WHAT TO WORK ON => State how many lines in the entries below contain the string "major", with case counting, and reply with only that number.

RECORDS FOR THIS EXERCISE =>
-----

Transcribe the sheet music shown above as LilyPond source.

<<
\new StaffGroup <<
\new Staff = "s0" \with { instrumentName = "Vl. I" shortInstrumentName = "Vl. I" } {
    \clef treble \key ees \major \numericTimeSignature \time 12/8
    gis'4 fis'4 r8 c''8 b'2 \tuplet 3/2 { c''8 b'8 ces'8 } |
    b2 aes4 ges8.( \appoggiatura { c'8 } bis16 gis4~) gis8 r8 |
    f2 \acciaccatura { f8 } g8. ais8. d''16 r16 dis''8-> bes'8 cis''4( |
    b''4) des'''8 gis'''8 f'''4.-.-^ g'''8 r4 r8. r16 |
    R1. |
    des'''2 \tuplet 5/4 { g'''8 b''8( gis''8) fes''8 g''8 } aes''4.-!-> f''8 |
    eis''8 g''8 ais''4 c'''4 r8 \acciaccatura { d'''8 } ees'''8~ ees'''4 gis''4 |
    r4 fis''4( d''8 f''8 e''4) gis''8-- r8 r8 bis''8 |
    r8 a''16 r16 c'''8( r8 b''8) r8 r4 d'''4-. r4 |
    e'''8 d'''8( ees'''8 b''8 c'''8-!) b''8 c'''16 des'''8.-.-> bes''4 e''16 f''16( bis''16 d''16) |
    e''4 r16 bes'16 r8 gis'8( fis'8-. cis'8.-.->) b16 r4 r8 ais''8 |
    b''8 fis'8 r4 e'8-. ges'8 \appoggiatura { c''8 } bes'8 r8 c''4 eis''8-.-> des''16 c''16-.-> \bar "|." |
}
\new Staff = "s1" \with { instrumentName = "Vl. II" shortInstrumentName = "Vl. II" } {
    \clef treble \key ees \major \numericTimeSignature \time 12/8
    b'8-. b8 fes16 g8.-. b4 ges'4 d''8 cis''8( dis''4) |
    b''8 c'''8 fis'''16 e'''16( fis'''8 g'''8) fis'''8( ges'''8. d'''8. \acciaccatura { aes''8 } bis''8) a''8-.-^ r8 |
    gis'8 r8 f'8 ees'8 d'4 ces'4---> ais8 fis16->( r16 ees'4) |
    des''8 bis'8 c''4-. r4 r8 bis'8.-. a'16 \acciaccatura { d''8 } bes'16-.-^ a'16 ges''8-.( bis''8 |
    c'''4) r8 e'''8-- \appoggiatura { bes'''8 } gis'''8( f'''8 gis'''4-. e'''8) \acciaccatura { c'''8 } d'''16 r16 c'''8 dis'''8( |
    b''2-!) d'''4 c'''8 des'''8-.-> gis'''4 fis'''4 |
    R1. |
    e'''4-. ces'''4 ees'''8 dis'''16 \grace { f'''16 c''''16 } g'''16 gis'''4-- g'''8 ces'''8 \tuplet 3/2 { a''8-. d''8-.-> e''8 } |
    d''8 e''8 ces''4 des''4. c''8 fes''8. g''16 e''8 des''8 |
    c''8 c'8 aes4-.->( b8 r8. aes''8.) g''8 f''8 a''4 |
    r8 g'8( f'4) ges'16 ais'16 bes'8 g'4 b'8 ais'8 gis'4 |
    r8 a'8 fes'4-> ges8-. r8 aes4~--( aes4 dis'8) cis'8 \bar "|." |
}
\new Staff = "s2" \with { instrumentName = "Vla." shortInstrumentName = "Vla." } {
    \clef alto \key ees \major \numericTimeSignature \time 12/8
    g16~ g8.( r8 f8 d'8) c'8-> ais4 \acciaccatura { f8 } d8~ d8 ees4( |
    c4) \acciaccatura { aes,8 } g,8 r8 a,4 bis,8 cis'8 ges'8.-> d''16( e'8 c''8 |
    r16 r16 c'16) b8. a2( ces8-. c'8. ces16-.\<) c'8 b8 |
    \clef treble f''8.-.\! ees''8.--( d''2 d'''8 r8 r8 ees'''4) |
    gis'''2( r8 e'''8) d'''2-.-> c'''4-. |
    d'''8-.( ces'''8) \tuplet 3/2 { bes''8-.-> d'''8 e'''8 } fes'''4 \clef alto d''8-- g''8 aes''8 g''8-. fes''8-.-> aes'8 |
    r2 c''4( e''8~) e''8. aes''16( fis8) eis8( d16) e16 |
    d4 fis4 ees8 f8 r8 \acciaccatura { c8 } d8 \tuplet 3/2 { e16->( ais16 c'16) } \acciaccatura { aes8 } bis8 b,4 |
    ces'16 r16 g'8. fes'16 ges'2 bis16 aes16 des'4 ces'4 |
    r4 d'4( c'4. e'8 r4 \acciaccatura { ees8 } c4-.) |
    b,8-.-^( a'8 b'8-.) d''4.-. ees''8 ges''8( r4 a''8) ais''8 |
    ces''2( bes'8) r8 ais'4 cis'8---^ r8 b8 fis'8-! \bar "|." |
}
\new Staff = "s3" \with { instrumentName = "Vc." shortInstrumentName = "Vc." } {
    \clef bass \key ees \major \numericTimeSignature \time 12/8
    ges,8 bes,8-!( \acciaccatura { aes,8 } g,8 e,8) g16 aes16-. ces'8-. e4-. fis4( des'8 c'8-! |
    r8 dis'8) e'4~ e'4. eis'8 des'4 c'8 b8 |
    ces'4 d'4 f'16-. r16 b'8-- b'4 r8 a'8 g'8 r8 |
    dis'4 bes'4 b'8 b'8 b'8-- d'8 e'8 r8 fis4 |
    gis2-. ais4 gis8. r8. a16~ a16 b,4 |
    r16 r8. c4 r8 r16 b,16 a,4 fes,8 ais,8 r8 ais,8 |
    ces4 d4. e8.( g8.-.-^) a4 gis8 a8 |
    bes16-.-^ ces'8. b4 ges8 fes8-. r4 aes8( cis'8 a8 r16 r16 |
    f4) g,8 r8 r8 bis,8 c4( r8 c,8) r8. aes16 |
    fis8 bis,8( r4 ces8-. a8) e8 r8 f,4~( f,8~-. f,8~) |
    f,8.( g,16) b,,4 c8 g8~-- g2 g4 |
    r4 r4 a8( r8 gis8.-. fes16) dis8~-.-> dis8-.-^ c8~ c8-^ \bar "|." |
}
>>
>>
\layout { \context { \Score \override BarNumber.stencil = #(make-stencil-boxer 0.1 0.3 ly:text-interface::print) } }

-----

TASK RESPONSE => 4